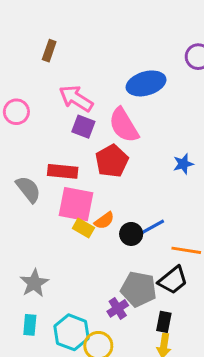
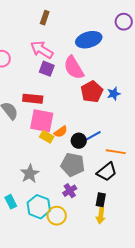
brown rectangle: (49, 51) -> (45, 18), moved
red pentagon: (112, 161) -> (92, 92), moved
gray star: (34, 283) -> (30, 174), moved
gray pentagon: (139, 289) -> (73, 165), moved
cyan rectangle: (30, 325) -> (11, 202), turned -32

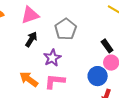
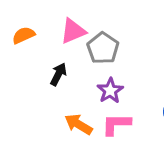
gray pentagon: (66, 29) -> (103, 48), moved
black arrow: (31, 39) -> (58, 74), moved

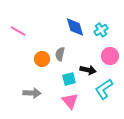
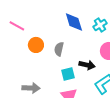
orange circle: (42, 59) -> (36, 45), moved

## PROBLEM REQUIREMENTS
Your task is to restate word for word the lines from the line holding "gray star: (34, 283) -> (30, 174), moved" through the final line of the listing, both included, but none of the pictures.

## SOLVED PROBLEM
gray star: (34, 283) -> (30, 174), moved
gray pentagon: (139, 289) -> (73, 165), moved
cyan rectangle: (30, 325) -> (11, 202), turned -32

gray pentagon: (66, 29) -> (103, 48), moved
black arrow: (31, 39) -> (58, 74), moved

orange circle: (42, 59) -> (36, 45), moved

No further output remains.